[WORK TO COMPLETE]:
Could you state how many lines of the material hold "camera"? Include nothing beyond the number.

= = = = =

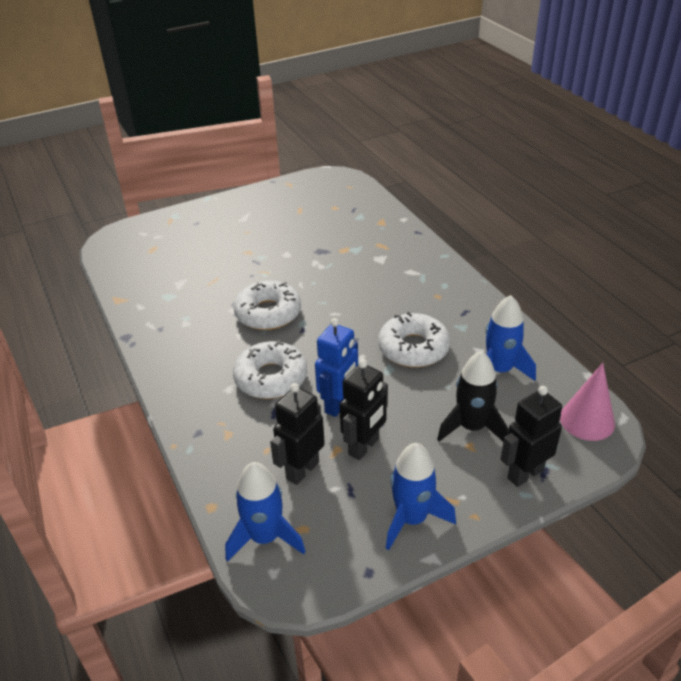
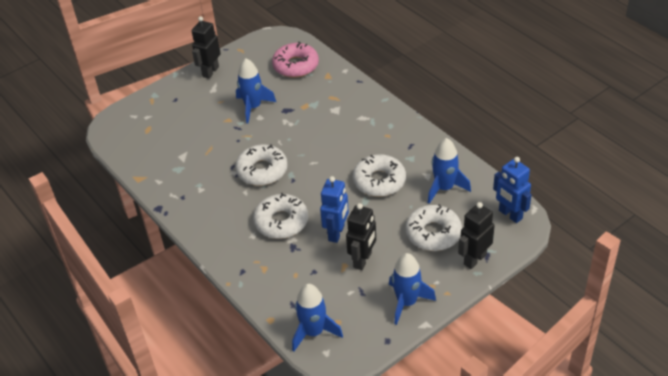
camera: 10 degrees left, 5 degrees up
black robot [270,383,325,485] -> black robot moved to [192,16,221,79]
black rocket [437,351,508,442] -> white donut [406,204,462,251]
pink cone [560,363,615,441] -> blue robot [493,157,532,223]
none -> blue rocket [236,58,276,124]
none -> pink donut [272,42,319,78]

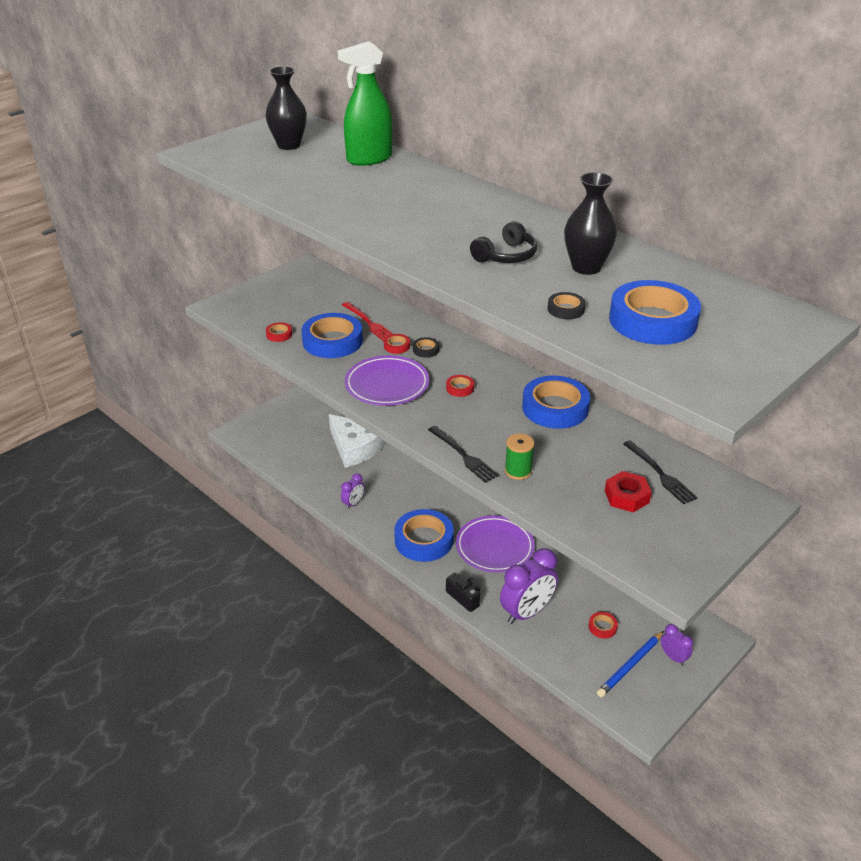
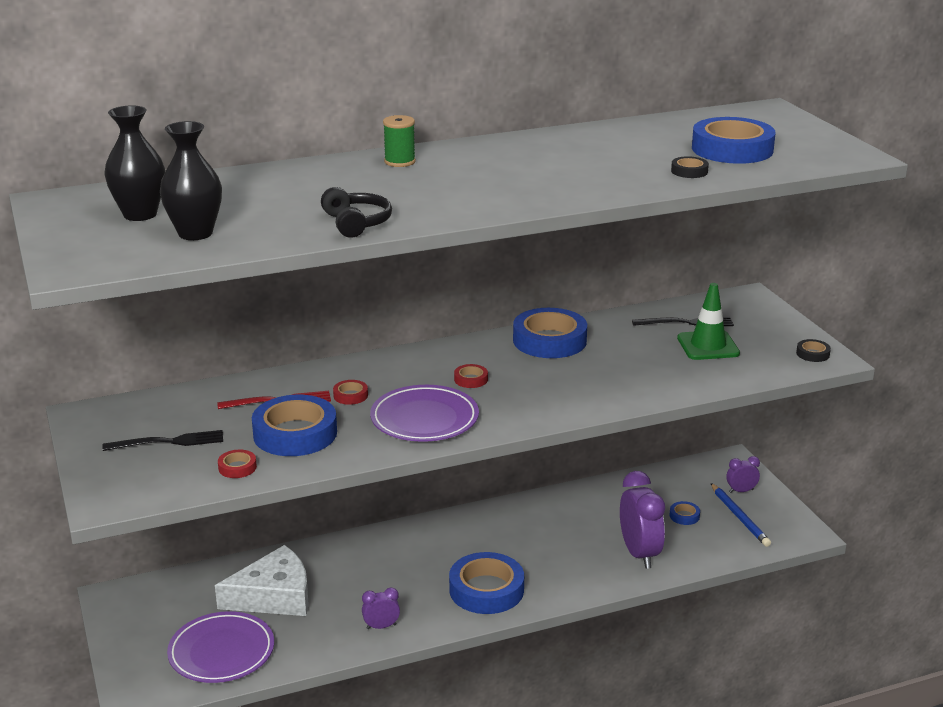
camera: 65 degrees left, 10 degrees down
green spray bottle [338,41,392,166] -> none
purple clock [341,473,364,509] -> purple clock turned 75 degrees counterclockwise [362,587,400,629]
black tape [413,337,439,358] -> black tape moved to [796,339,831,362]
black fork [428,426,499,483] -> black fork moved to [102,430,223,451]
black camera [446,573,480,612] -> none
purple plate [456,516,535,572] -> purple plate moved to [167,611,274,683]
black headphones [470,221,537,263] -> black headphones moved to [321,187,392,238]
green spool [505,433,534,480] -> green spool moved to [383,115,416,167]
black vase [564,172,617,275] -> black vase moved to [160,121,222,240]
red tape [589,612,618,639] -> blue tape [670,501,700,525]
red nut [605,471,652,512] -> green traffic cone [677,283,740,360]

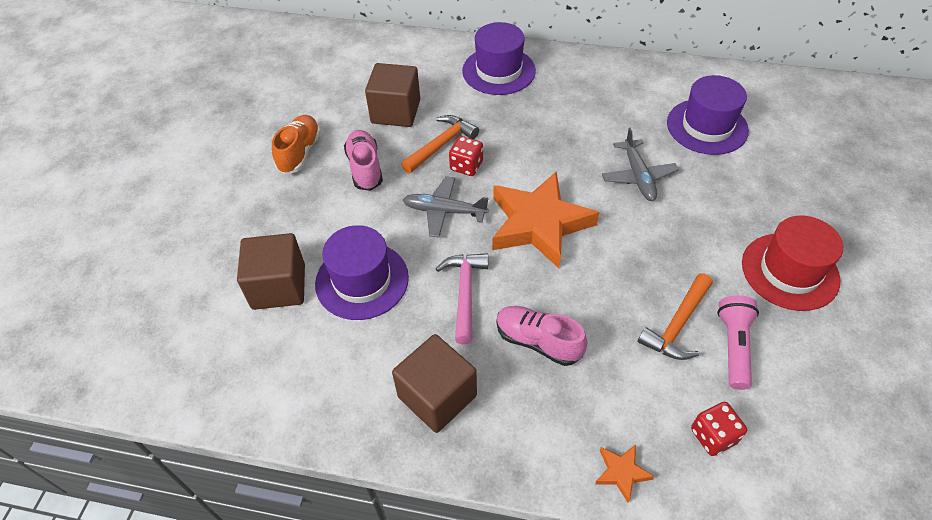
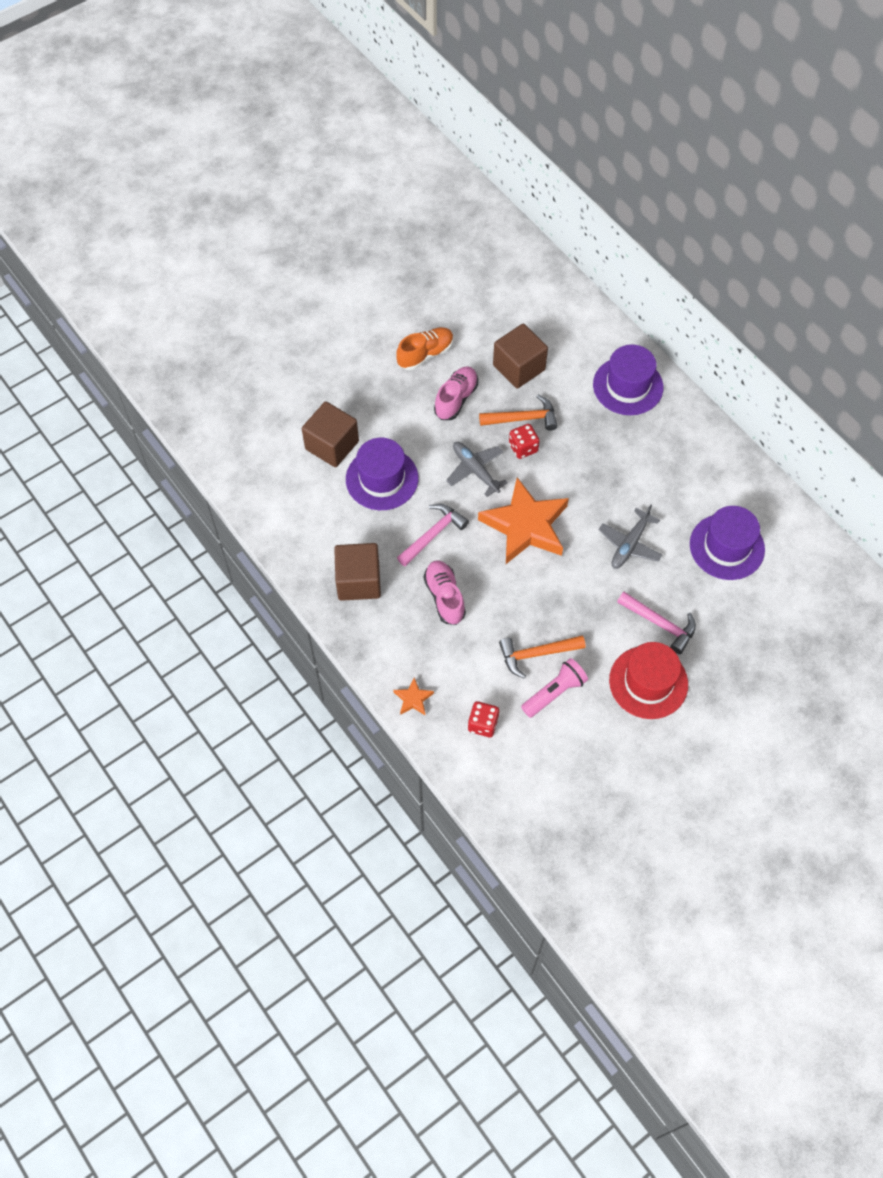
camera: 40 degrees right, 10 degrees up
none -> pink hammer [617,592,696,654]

= = = = =

[WRITTEN ANSWER]:
4